(Problem description): Your answer should be each line of the entries that contains the word "degrees", copied in full.

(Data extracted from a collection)
-------

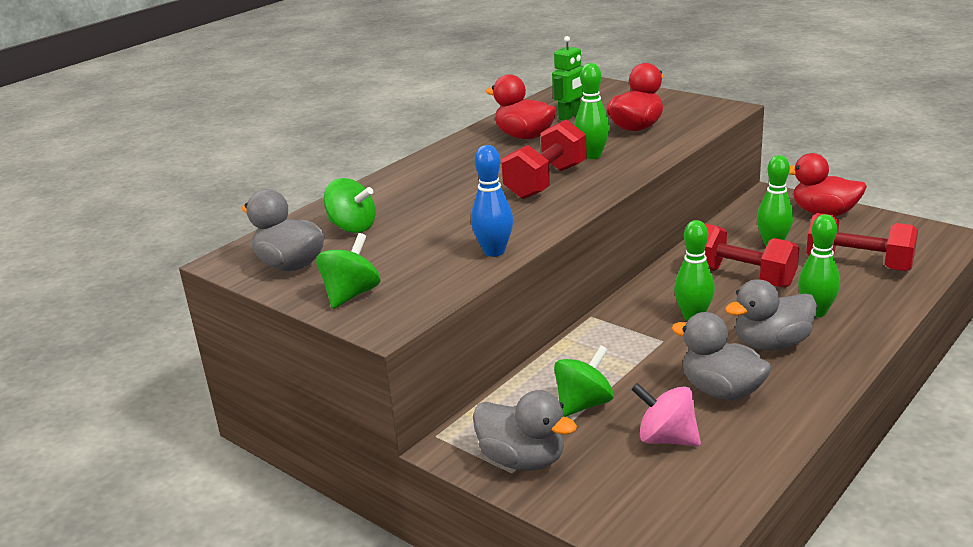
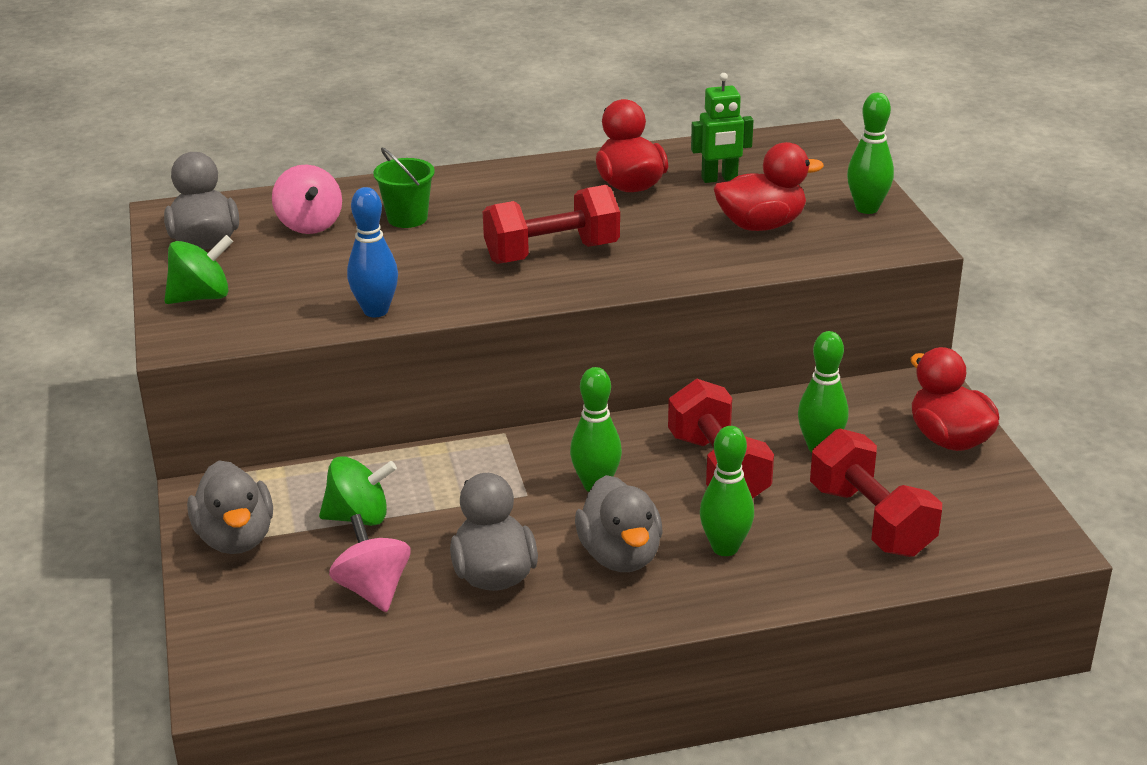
camera: 35 degrees right, 5 degrees up
(352, 227) = (309, 224): green spinning top -> pink spinning top
(416, 199) = (407, 218): none -> green bucket
(592, 156) = (651, 241): green bowling pin -> green bowling pin (867, 208)
(771, 344) = (620, 555): grey duck -> grey duck turned 120 degrees counterclockwise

-------

(Written solution):
camera: 35 degrees right, 5 degrees up
(771, 344) = (620, 555): grey duck -> grey duck turned 120 degrees counterclockwise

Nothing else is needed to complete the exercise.